Brief:
The finished copy must match the records exactly, except that it contains no pictures.

Data records:
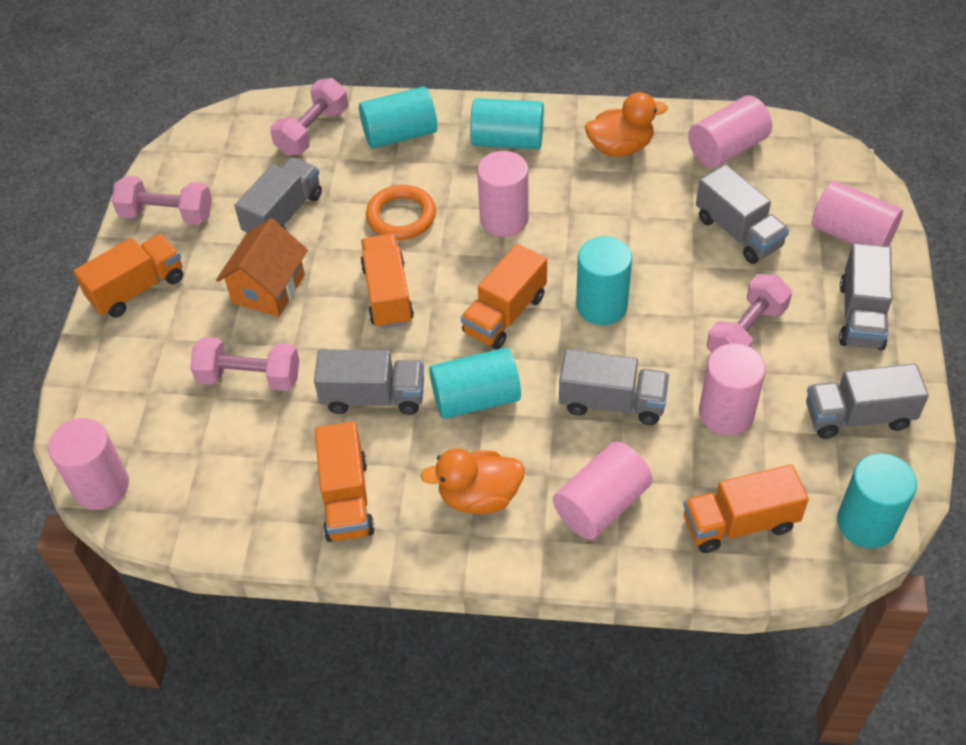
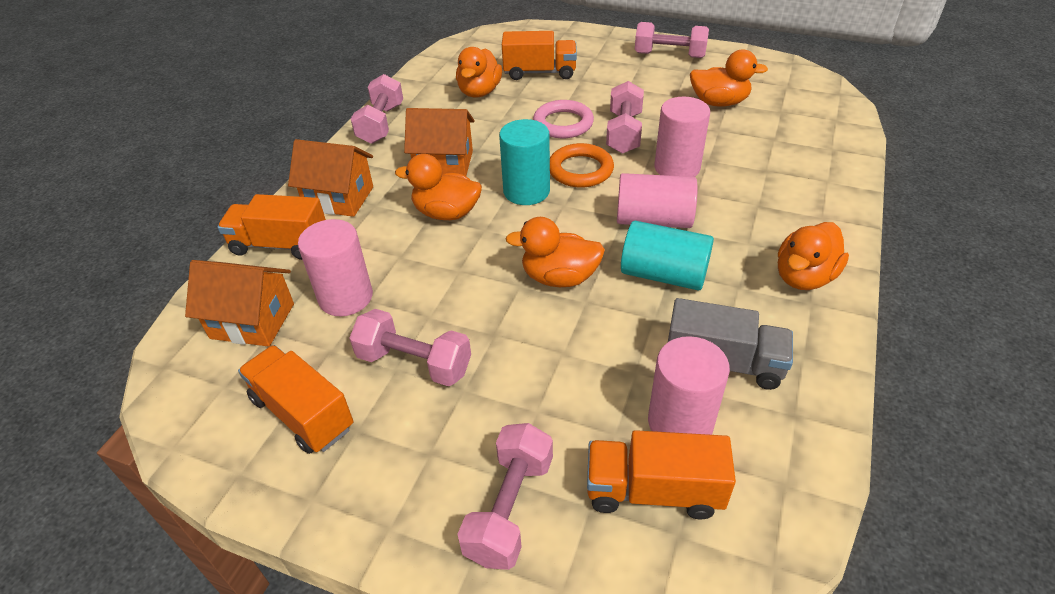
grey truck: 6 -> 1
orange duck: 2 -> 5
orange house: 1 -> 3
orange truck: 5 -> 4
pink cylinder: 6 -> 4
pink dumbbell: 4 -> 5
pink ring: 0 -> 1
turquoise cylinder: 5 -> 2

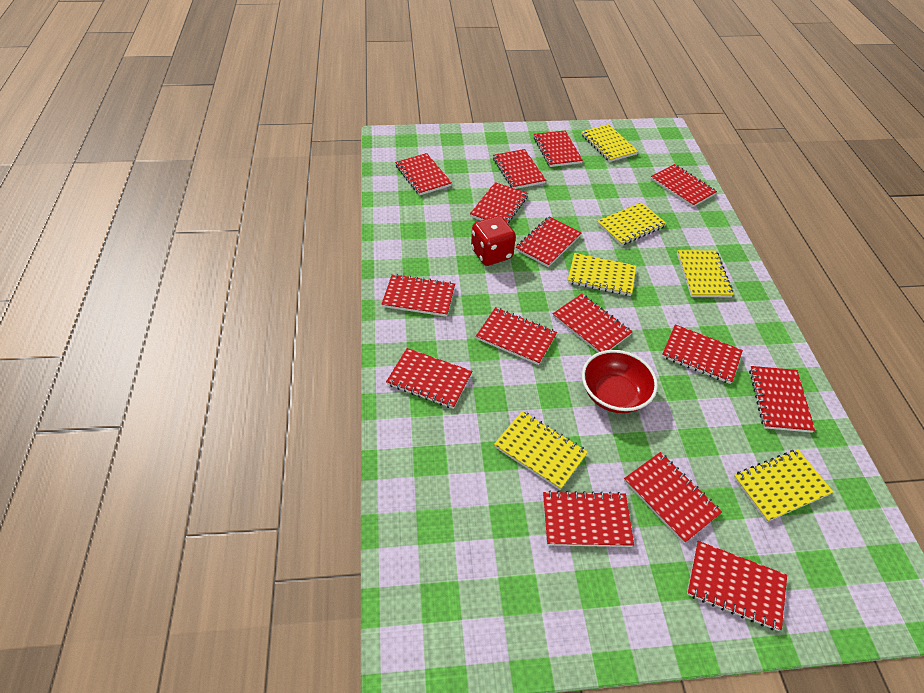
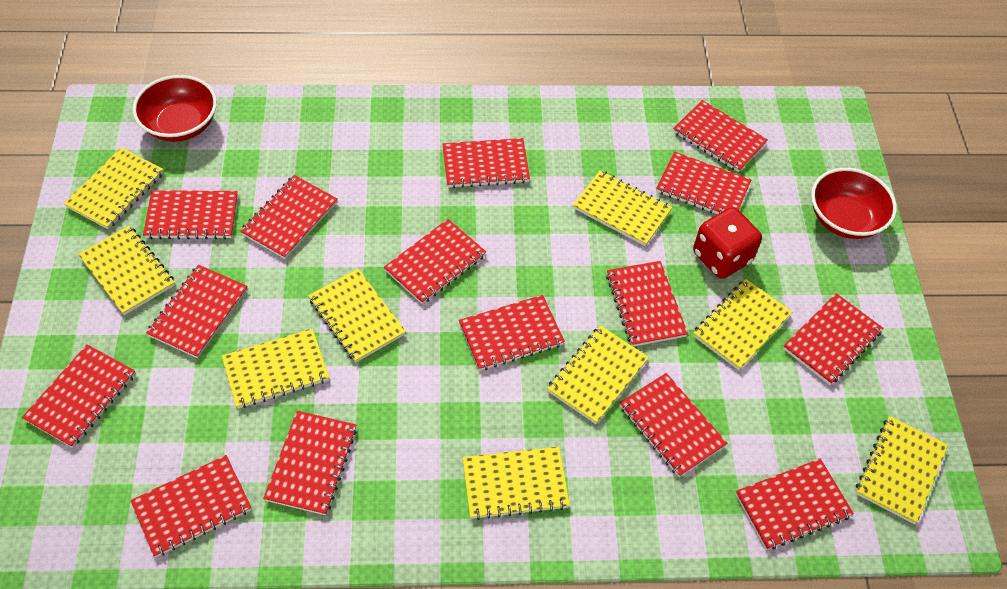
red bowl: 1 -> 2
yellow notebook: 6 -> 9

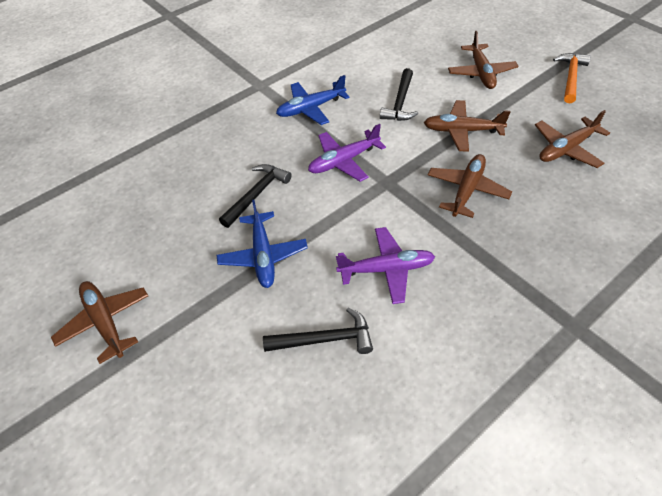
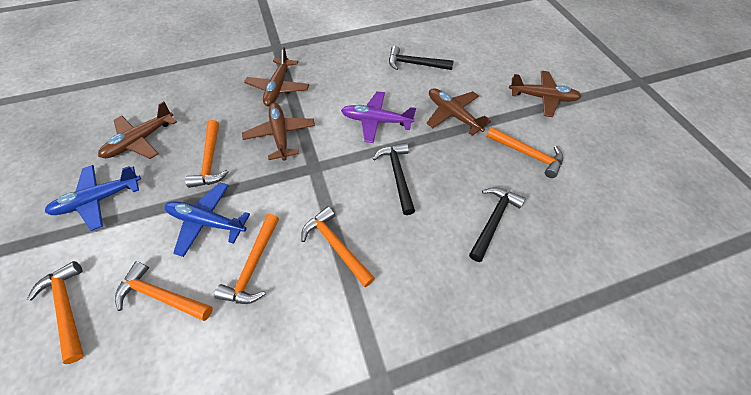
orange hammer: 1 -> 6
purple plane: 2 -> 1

Answer to this task:
grey truck: 6 -> 1
orange duck: 2 -> 5
orange house: 1 -> 3
orange truck: 5 -> 4
pink cylinder: 6 -> 4
pink dumbbell: 4 -> 5
pink ring: 0 -> 1
turquoise cylinder: 5 -> 2

red bowl: 1 -> 2
yellow notebook: 6 -> 9

orange hammer: 1 -> 6
purple plane: 2 -> 1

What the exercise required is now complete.